**THE REQUEST**
Arrange the rows below as a Markdown table with the columns "Row No." and "Text". Omit blank lines and the pictures.

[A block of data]
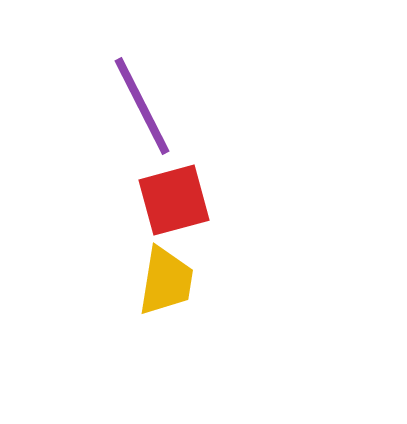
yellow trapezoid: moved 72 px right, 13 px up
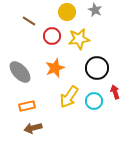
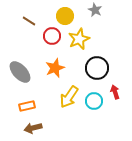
yellow circle: moved 2 px left, 4 px down
yellow star: rotated 15 degrees counterclockwise
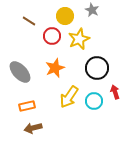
gray star: moved 3 px left
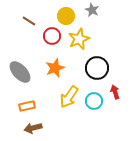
yellow circle: moved 1 px right
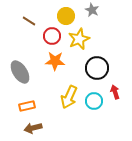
orange star: moved 7 px up; rotated 24 degrees clockwise
gray ellipse: rotated 10 degrees clockwise
yellow arrow: rotated 10 degrees counterclockwise
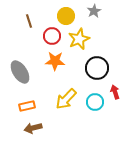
gray star: moved 2 px right, 1 px down; rotated 16 degrees clockwise
brown line: rotated 40 degrees clockwise
yellow arrow: moved 3 px left, 2 px down; rotated 20 degrees clockwise
cyan circle: moved 1 px right, 1 px down
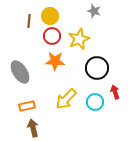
gray star: rotated 24 degrees counterclockwise
yellow circle: moved 16 px left
brown line: rotated 24 degrees clockwise
brown arrow: rotated 90 degrees clockwise
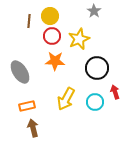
gray star: rotated 16 degrees clockwise
yellow arrow: rotated 15 degrees counterclockwise
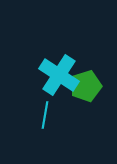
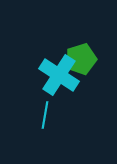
green pentagon: moved 5 px left, 27 px up
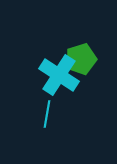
cyan line: moved 2 px right, 1 px up
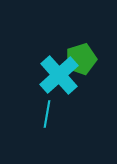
cyan cross: rotated 15 degrees clockwise
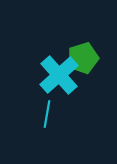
green pentagon: moved 2 px right, 1 px up
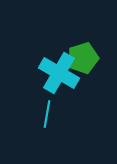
cyan cross: moved 2 px up; rotated 18 degrees counterclockwise
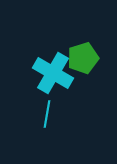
cyan cross: moved 6 px left
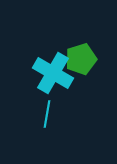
green pentagon: moved 2 px left, 1 px down
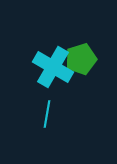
cyan cross: moved 6 px up
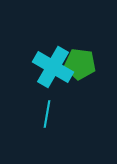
green pentagon: moved 1 px left, 5 px down; rotated 24 degrees clockwise
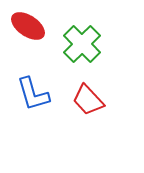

**FULL RESPONSE**
| Row No. | Text |
|---|---|
| 1 | yellow trapezoid: moved 72 px right, 13 px up |
| 2 | yellow circle: moved 2 px left, 4 px down |
| 3 | yellow star: rotated 15 degrees counterclockwise |
| 4 | gray star: moved 3 px left |
| 5 | yellow circle: moved 1 px right |
| 6 | orange star: moved 7 px up; rotated 24 degrees clockwise |
| 7 | gray ellipse: rotated 10 degrees clockwise |
| 8 | yellow arrow: rotated 10 degrees counterclockwise |
| 9 | gray star: moved 2 px right, 1 px down; rotated 16 degrees clockwise |
| 10 | brown line: rotated 40 degrees clockwise |
| 11 | yellow arrow: moved 3 px left, 2 px down; rotated 20 degrees clockwise |
| 12 | cyan circle: moved 1 px right, 1 px down |
| 13 | gray star: rotated 24 degrees counterclockwise |
| 14 | yellow circle: moved 16 px left |
| 15 | brown line: rotated 24 degrees clockwise |
| 16 | brown arrow: rotated 90 degrees clockwise |
| 17 | gray star: rotated 16 degrees clockwise |
| 18 | yellow arrow: rotated 15 degrees counterclockwise |
| 19 | green pentagon: moved 5 px left, 27 px up |
| 20 | cyan line: moved 2 px right, 1 px up |
| 21 | cyan cross: rotated 15 degrees clockwise |
| 22 | green pentagon: moved 2 px right, 1 px up |
| 23 | cyan cross: moved 2 px up; rotated 18 degrees counterclockwise |
| 24 | cyan cross: moved 6 px left |
| 25 | green pentagon: moved 2 px left, 1 px down |
| 26 | cyan cross: moved 6 px up |
| 27 | green pentagon: moved 1 px left, 5 px down; rotated 24 degrees clockwise |